Action item ::
Stop after the line that contains "C8: 22nF (GND, IC1/THR)". Until then, retype each line of the entries exactly from the first one, skipping pictures.

Stored records:
== Segment start ==

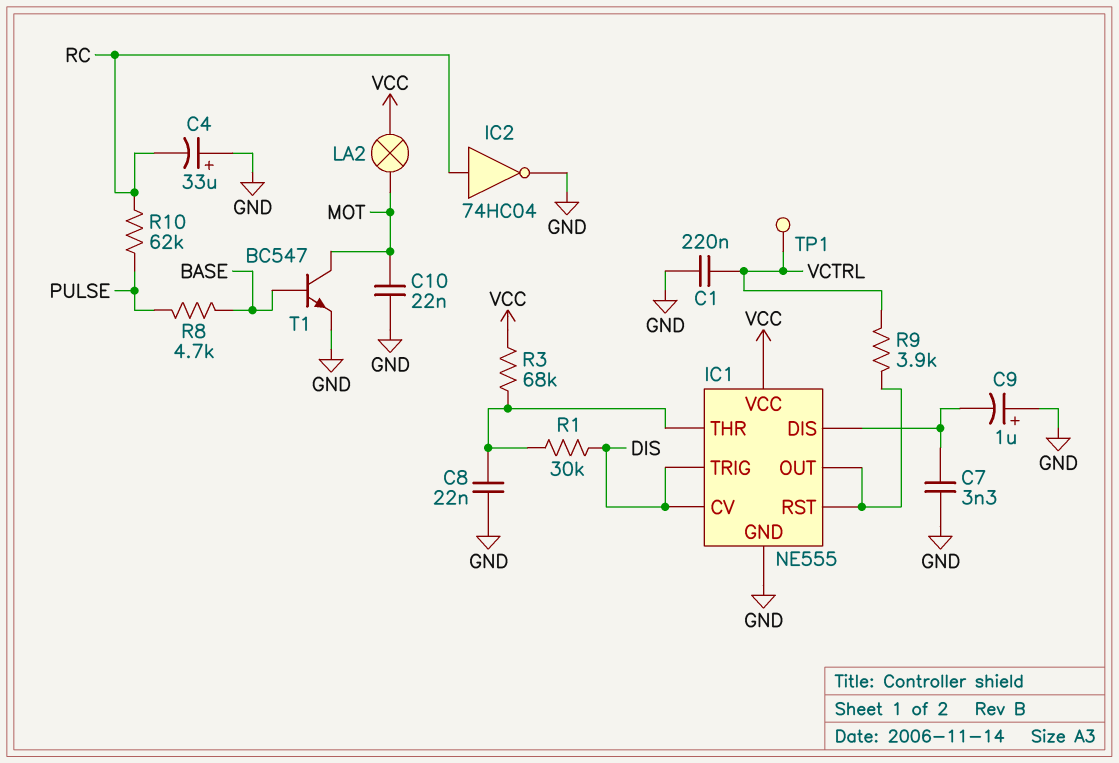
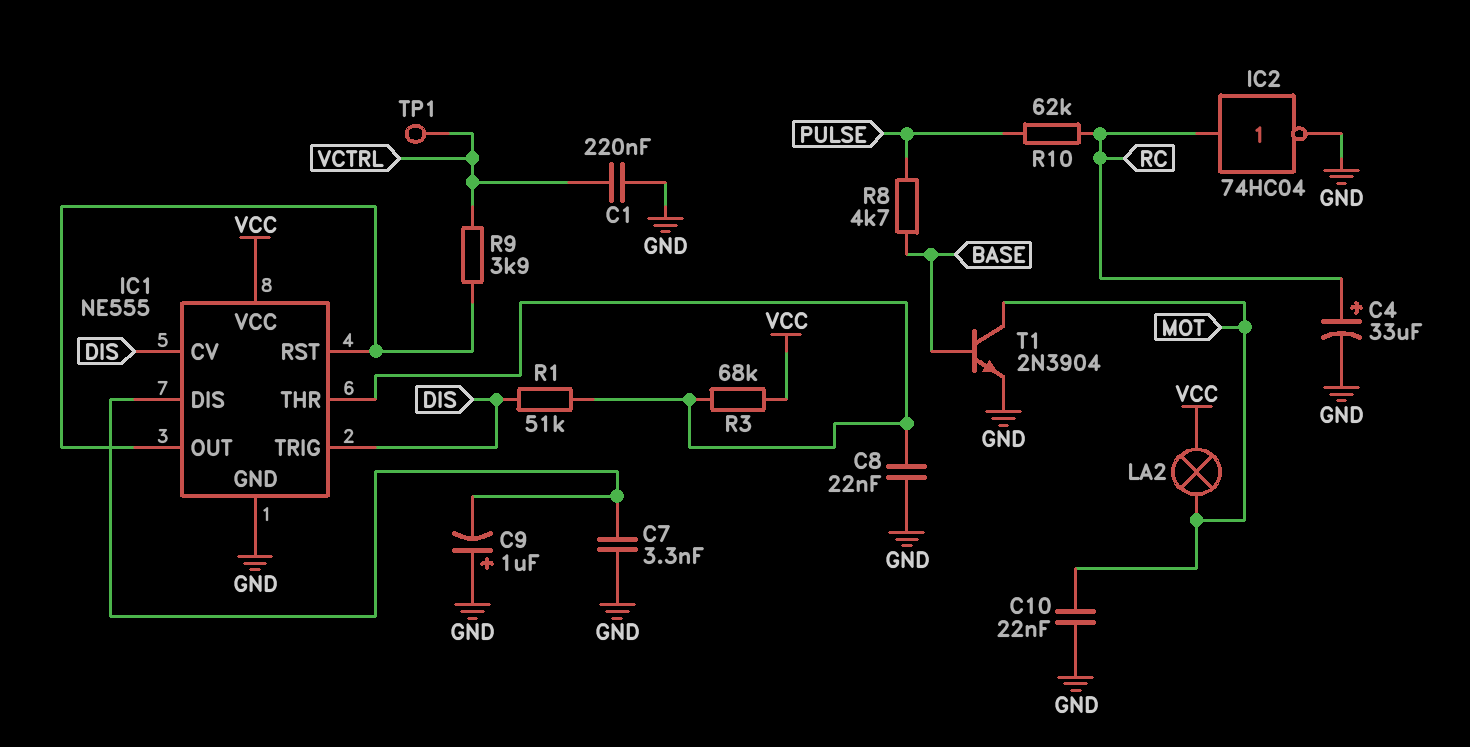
C4: 33uF (plus GND, minus RC) -> 33uF (plus RC, minus GND)
R1: 30k (DIS, IC1/THR) -> 51k (DIS, IC1/THR)
T1: NPN BC547 (B BASE, C MOT, E GND) -> NPN 2N3904 (B BASE, C MOT, E GND)

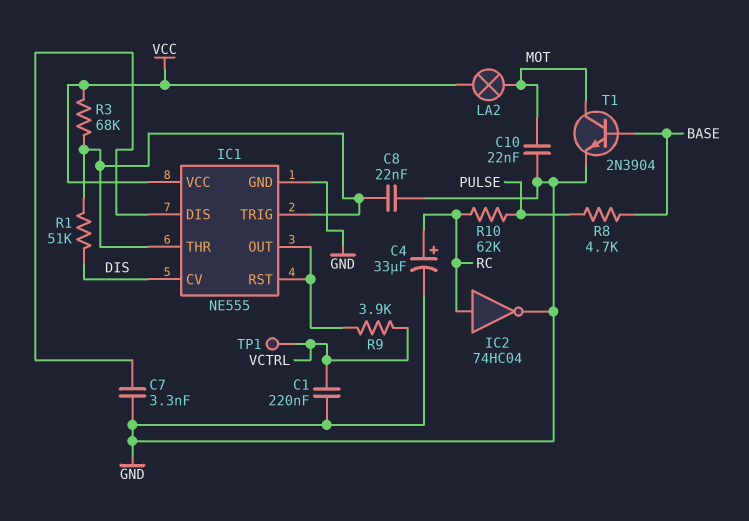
C9: 1uF (plus GND, minus IC1/DIS) -> none
IC1 pin TRIG: DIS -> IC1/THR

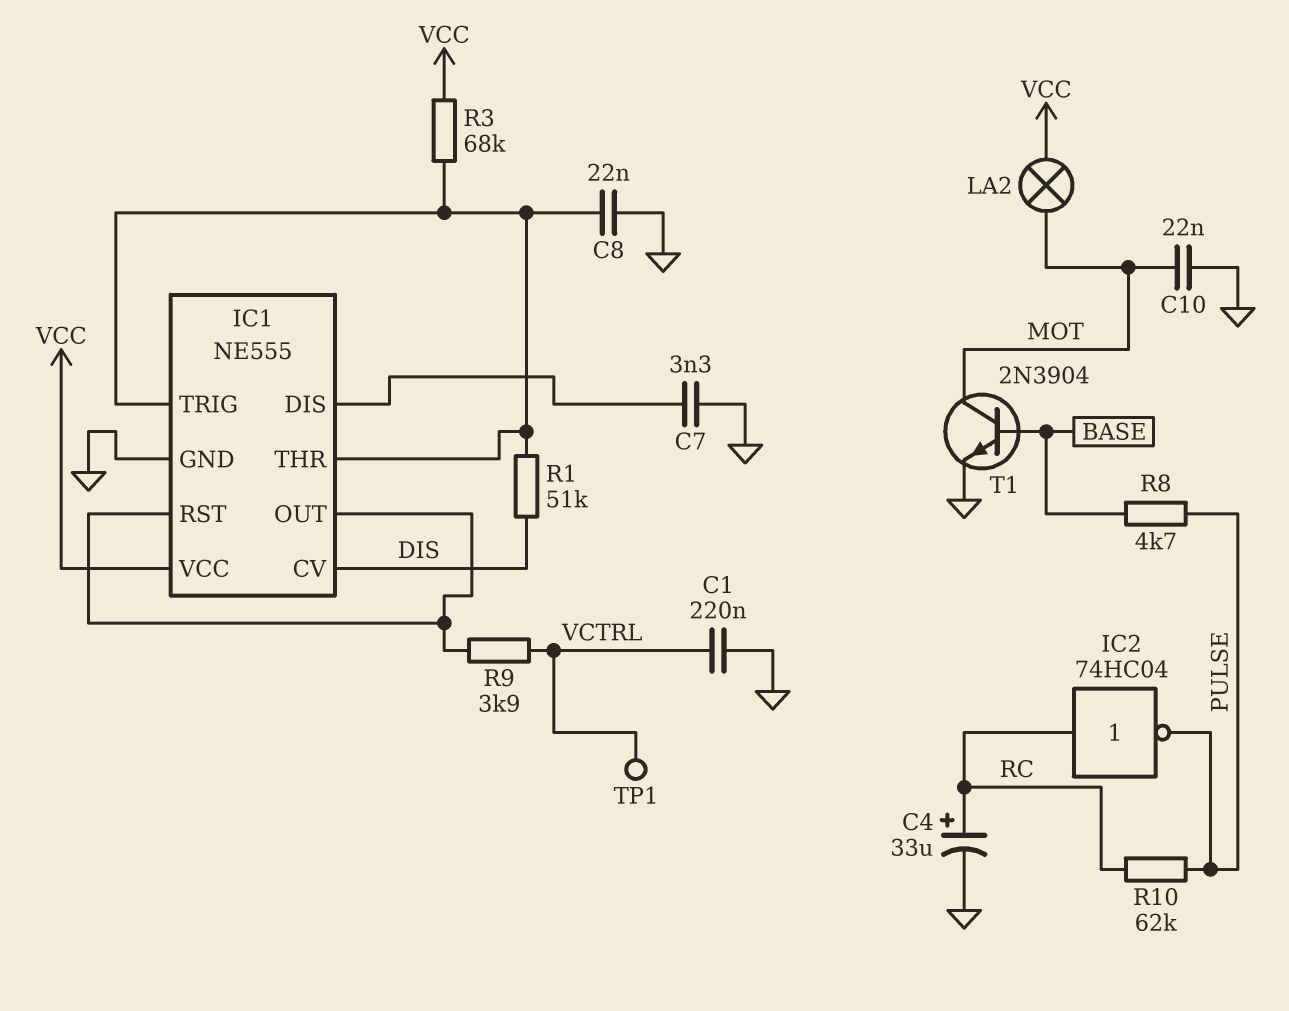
IC2: NOT 74HC04 (in RC, out GND) -> NOT 74HC04 (in RC, out PULSE)

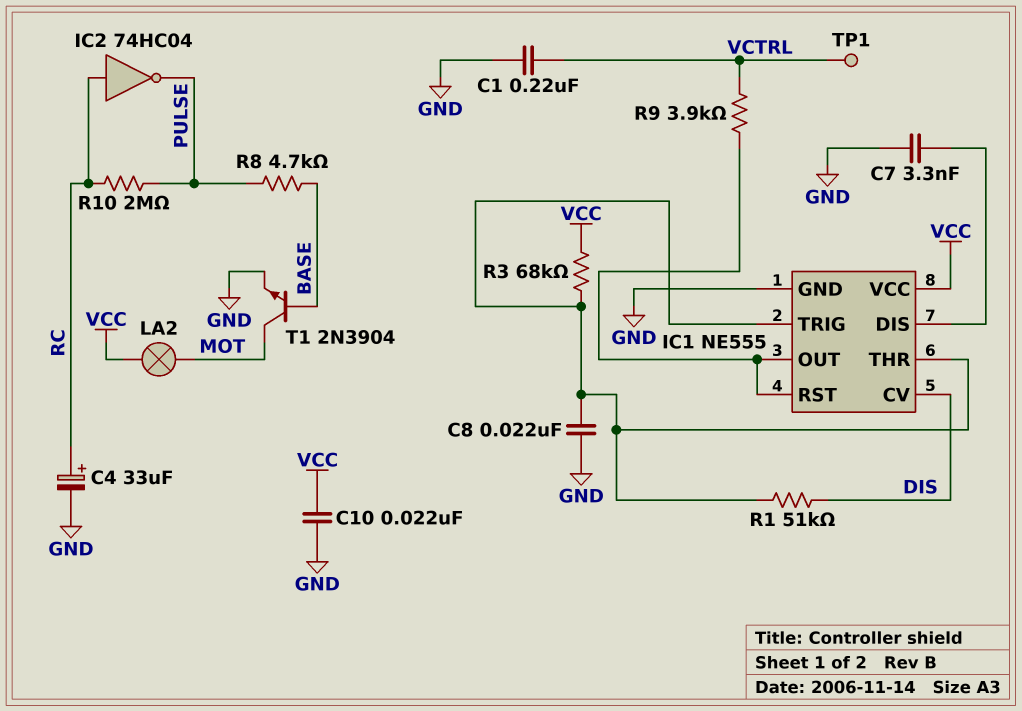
C10: 22nF (GND, MOT) -> 22nF (GND, VCC)
R10: 62k (PULSE, RC) -> 2M (PULSE, RC)

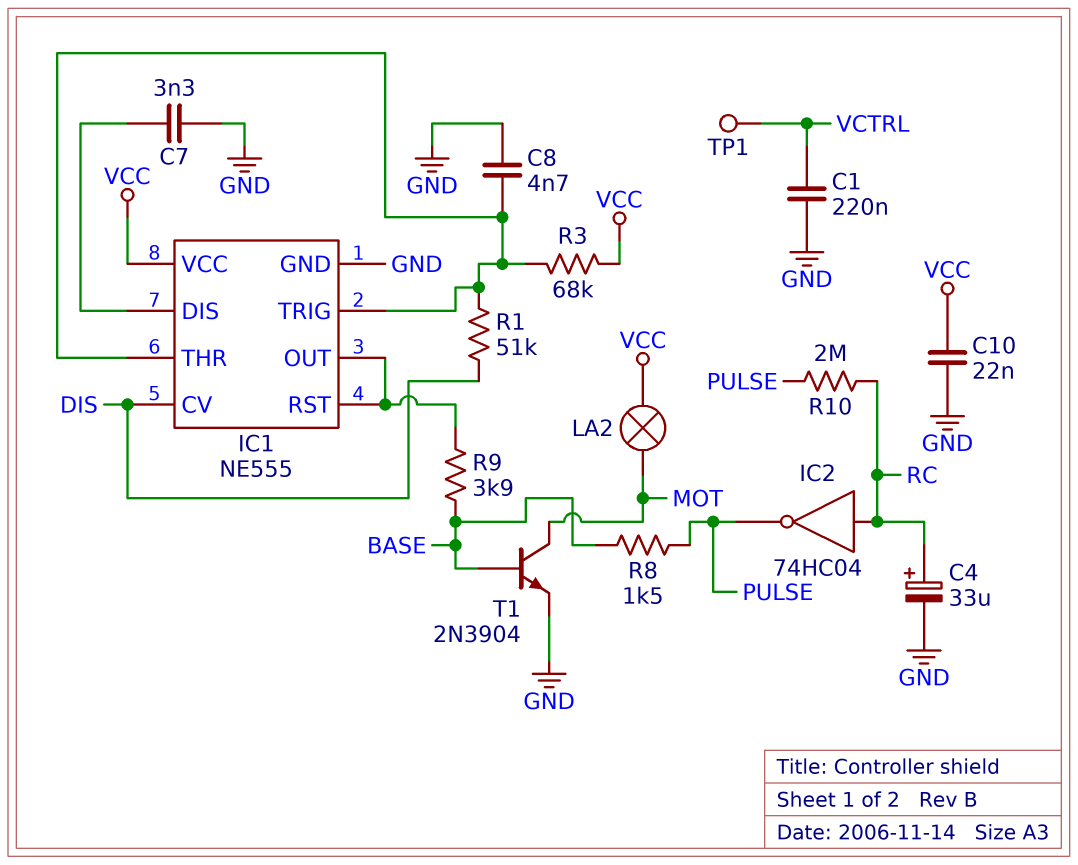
C8: 22nF (GND, IC1/THR) -> 4.7nF (GND, IC1/THR)
R8: 4.7k (BASE, PULSE) -> 1.5k (BASE, PULSE)
R9: 3.9k (IC1/OUT, VCTRL) -> 3.9k (BASE, IC1/OUT)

== Segment end ==

The answer ::
C4: 33uF (plus GND, minus RC) -> 33uF (plus RC, minus GND)
R1: 30k (DIS, IC1/THR) -> 51k (DIS, IC1/THR)
T1: NPN BC547 (B BASE, C MOT, E GND) -> NPN 2N3904 (B BASE, C MOT, E GND)

C9: 1uF (plus GND, minus IC1/DIS) -> none
IC1 pin TRIG: DIS -> IC1/THR

IC2: NOT 74HC04 (in RC, out GND) -> NOT 74HC04 (in RC, out PULSE)

C10: 22nF (GND, MOT) -> 22nF (GND, VCC)
R10: 62k (PULSE, RC) -> 2M (PULSE, RC)

C8: 22nF (GND, IC1/THR) -> 4.7nF (GND, IC1/THR)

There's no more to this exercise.